:: PROBLEM TO SOLVE ::
Only the lines from the one containing "U212: NOT 74LS04" through the end of the entries should be repeated, exactly as they appear, first and last included.

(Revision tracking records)
☆ ☆ ☆ ☆ ☆ ☆ ☆
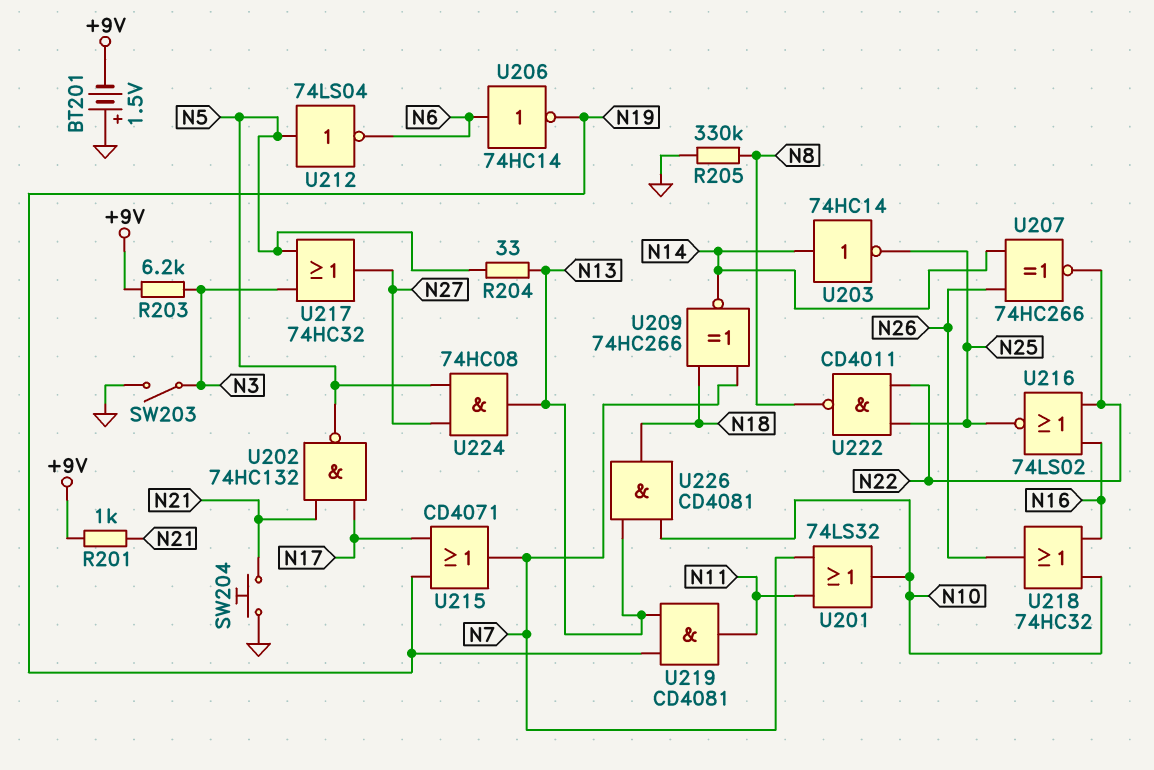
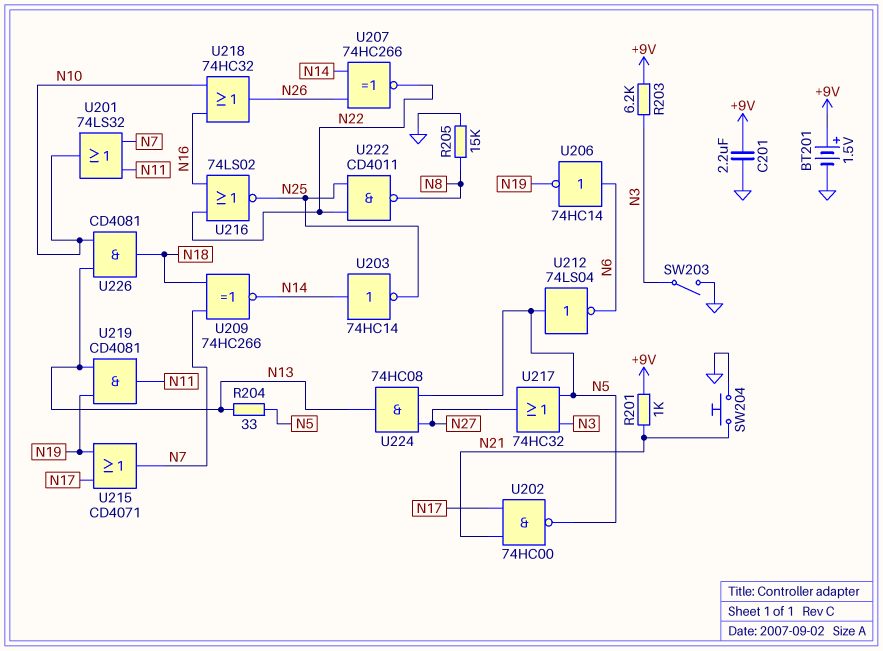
BT201: 1.5V (plus GND, minus +9V) -> 1.5V (plus +9V, minus GND)
C201: none -> 2.2uF (+9V, GND)
R205: 330k (GND, N8) -> 15k (GND, N8)
U202: NAND 74HC132 (in N17, in N21, out N5) -> NAND 74HC00 (in N17, in N21, out N5)

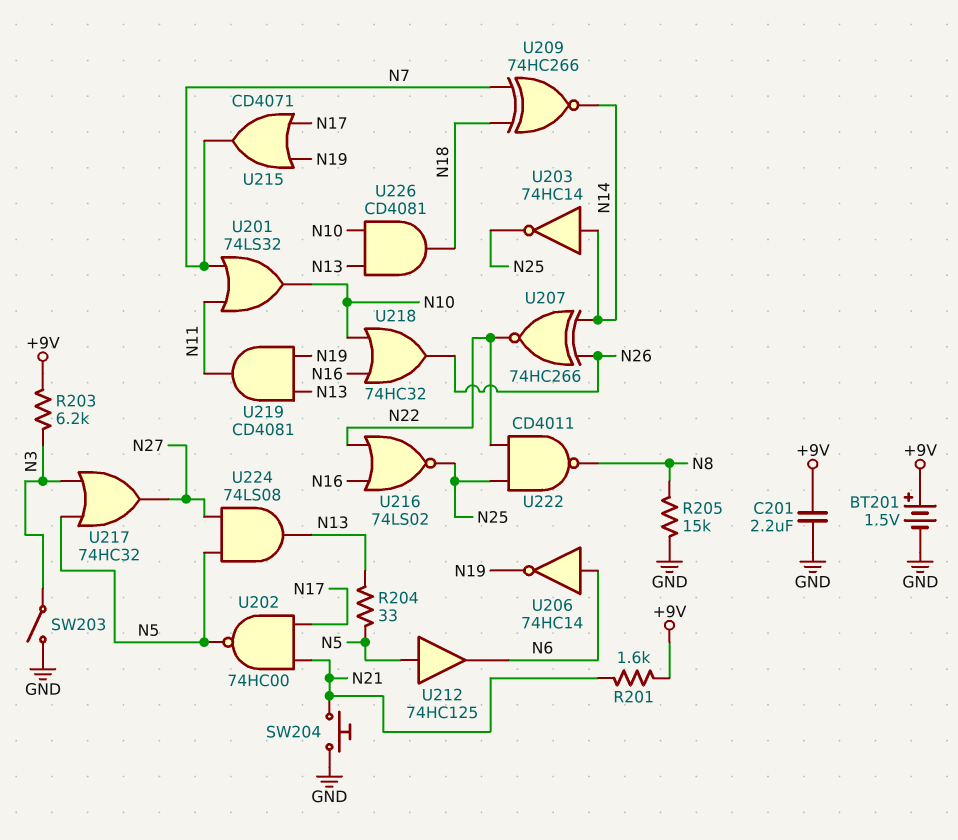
R201: 1k (+9V, N21) -> 1.6k (+9V, N21)
U212: NOT 74LS04 (in N5, out N6) -> buffer 74HC125 (in N5, out N6)
U224: AND 74HC08 (in N5, in N27, out N13) -> AND 74LS08 (in N5, in N27, out N13)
☆ ☆ ☆ ☆ ☆ ☆ ☆
:: SOLVED EXERCISE ::
U212: NOT 74LS04 (in N5, out N6) -> buffer 74HC125 (in N5, out N6)
U224: AND 74HC08 (in N5, in N27, out N13) -> AND 74LS08 (in N5, in N27, out N13)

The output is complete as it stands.